------ DATA

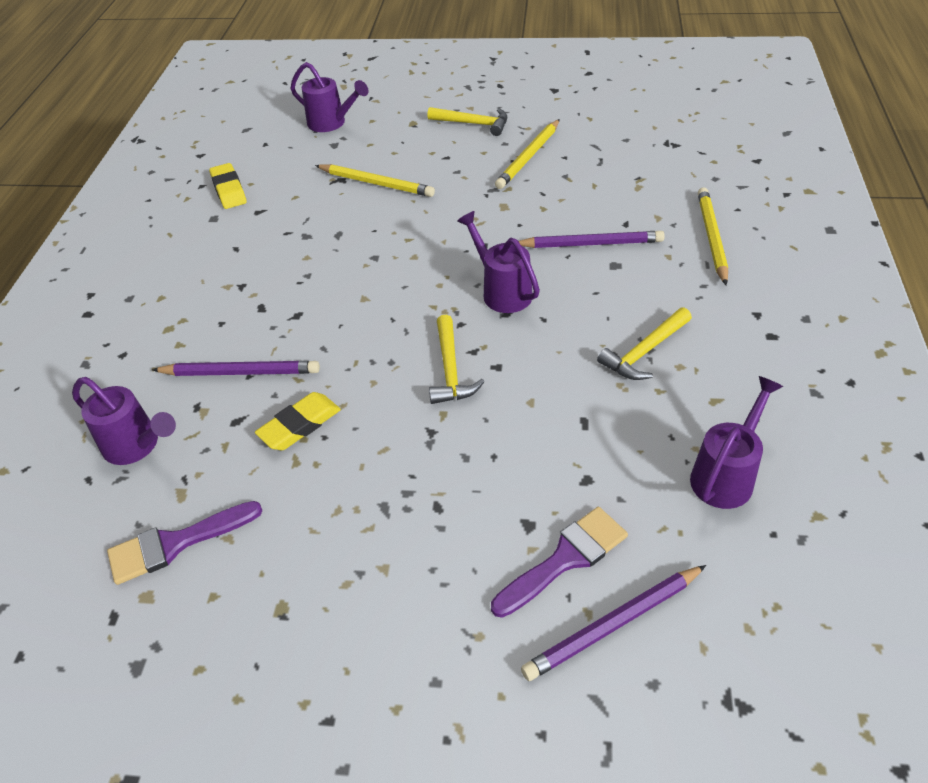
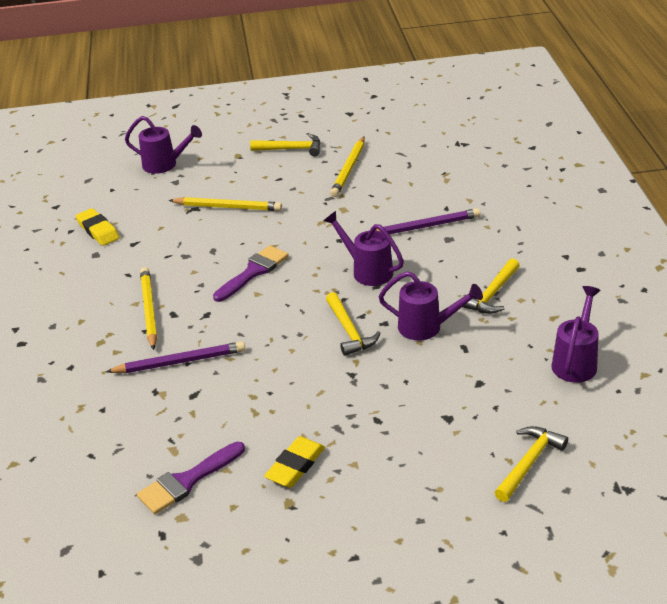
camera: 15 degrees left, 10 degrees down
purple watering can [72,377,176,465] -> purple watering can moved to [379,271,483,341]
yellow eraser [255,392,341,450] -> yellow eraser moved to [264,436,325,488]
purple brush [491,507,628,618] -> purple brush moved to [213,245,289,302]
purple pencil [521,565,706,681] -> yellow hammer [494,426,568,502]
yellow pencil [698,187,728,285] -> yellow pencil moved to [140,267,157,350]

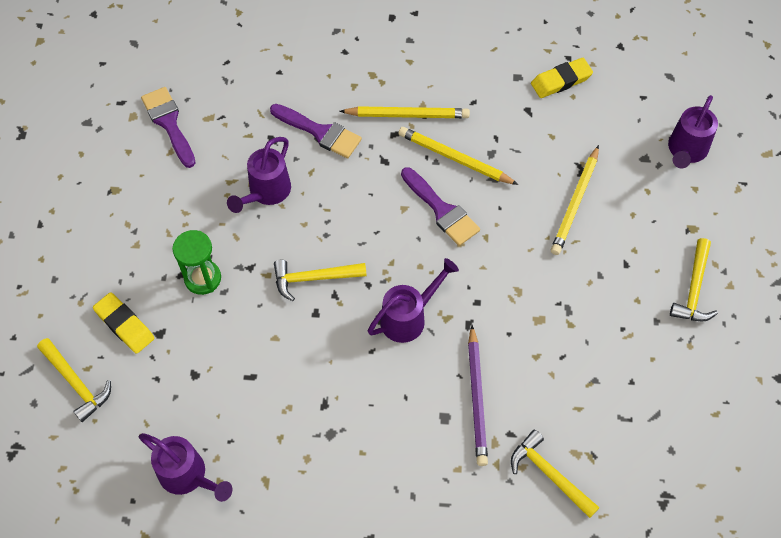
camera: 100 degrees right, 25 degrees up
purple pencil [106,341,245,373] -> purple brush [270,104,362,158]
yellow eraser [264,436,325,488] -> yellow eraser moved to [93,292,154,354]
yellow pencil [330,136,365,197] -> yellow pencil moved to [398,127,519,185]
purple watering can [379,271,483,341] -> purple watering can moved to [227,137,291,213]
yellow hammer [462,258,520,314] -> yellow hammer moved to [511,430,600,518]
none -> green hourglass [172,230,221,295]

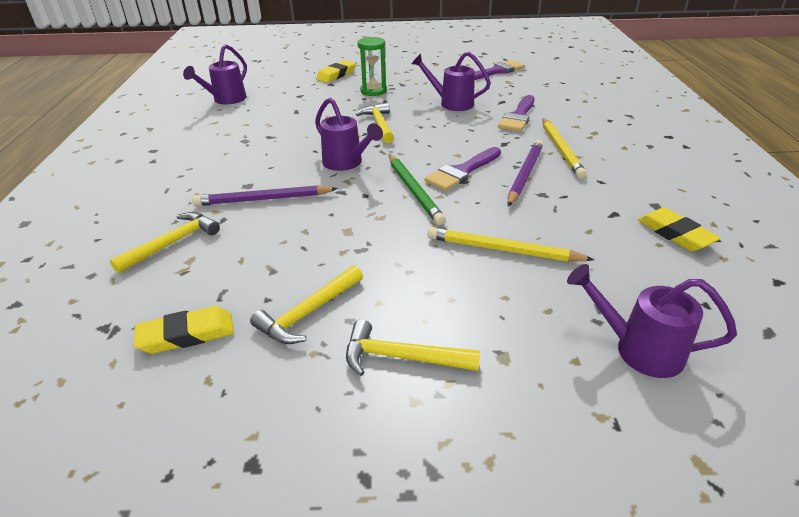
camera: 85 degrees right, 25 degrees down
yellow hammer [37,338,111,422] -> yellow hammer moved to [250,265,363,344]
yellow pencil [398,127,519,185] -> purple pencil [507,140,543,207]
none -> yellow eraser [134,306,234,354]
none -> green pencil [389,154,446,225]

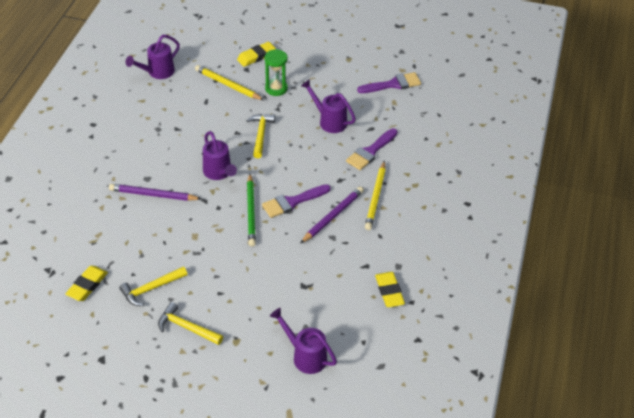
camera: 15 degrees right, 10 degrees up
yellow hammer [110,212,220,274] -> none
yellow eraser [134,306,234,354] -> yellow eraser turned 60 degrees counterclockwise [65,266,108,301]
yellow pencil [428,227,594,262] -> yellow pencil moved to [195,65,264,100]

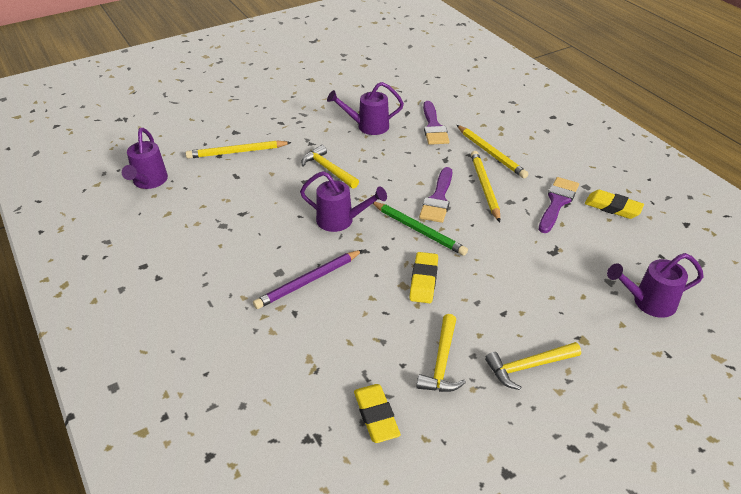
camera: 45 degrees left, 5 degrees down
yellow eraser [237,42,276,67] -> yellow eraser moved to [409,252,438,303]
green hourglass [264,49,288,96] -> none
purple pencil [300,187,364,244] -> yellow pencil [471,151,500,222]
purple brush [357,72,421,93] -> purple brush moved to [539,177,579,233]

------------

PROBLEM TO WORK ON >> Without any picture, return exactly the lines of the records above from the first through the line that contains "purple pencil [521,565,706,681]".

SOLUTION TO THE PROBLEM >>
camera: 15 degrees left, 10 degrees down
purple watering can [72,377,176,465] -> purple watering can moved to [379,271,483,341]
yellow eraser [255,392,341,450] -> yellow eraser moved to [264,436,325,488]
purple brush [491,507,628,618] -> purple brush moved to [213,245,289,302]
purple pencil [521,565,706,681] -> yellow hammer [494,426,568,502]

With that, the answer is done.